_STATED EXERCISE_:
Reproduce the material below line for line, keeping every word, number, and mark unchanged.

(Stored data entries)
-- Start --
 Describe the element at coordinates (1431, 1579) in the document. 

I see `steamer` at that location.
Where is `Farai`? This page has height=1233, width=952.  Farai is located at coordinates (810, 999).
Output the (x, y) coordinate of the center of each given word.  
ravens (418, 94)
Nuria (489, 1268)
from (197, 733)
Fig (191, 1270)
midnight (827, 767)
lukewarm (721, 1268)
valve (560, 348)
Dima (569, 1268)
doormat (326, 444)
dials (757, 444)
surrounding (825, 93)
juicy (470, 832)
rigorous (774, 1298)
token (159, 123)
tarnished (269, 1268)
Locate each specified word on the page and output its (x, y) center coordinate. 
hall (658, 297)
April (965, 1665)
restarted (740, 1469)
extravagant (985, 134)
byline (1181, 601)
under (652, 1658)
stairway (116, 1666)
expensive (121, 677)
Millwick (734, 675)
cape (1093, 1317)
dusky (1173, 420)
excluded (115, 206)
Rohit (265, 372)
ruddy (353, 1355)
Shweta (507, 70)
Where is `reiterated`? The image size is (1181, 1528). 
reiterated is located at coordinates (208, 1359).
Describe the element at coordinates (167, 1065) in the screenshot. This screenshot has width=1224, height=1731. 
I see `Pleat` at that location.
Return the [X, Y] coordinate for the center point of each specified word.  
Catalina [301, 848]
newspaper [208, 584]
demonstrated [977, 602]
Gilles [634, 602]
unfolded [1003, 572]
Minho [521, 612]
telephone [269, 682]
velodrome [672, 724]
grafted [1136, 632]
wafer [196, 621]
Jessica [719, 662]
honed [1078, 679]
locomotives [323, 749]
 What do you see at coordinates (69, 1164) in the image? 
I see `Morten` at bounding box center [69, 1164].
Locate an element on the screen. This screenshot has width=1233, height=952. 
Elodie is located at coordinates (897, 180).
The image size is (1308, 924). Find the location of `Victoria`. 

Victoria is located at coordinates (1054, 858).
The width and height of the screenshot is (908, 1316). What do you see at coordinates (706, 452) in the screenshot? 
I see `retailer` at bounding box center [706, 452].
-- End --
_FINAL RESULT_:
 Describe the element at coordinates (1431, 1579) in the document. 

I see `steamer` at that location.
Where is `Farai`? This page has height=1233, width=952.  Farai is located at coordinates (810, 999).
Output the (x, y) coordinate of the center of each given word.  
ravens (418, 94)
Nuria (489, 1268)
from (197, 733)
Fig (191, 1270)
midnight (827, 767)
lukewarm (721, 1268)
valve (560, 348)
Dima (569, 1268)
doormat (326, 444)
dials (757, 444)
surrounding (825, 93)
juicy (470, 832)
rigorous (774, 1298)
token (159, 123)
tarnished (269, 1268)
Locate each specified word on the page and output its (x, y) center coordinate. 
hall (658, 297)
April (965, 1665)
restarted (740, 1469)
extravagant (985, 134)
byline (1181, 601)
under (652, 1658)
stairway (116, 1666)
expensive (121, 677)
Millwick (734, 675)
cape (1093, 1317)
dusky (1173, 420)
excluded (115, 206)
Rohit (265, 372)
ruddy (353, 1355)
Shweta (507, 70)
Where is `reiterated`? The image size is (1181, 1528). 
reiterated is located at coordinates (208, 1359).
Describe the element at coordinates (167, 1065) in the screenshot. This screenshot has width=1224, height=1731. 
I see `Pleat` at that location.
Return the [X, Y] coordinate for the center point of each specified word.  
Catalina [301, 848]
newspaper [208, 584]
demonstrated [977, 602]
Gilles [634, 602]
unfolded [1003, 572]
Minho [521, 612]
telephone [269, 682]
velodrome [672, 724]
grafted [1136, 632]
wafer [196, 621]
Jessica [719, 662]
honed [1078, 679]
locomotives [323, 749]
 What do you see at coordinates (69, 1164) in the image? 
I see `Morten` at bounding box center [69, 1164].
Locate an element on the screen. This screenshot has width=1233, height=952. 
Elodie is located at coordinates (897, 180).
The image size is (1308, 924). Find the location of `Victoria`. 

Victoria is located at coordinates (1054, 858).
The width and height of the screenshot is (908, 1316). What do you see at coordinates (706, 452) in the screenshot? 
I see `retailer` at bounding box center [706, 452].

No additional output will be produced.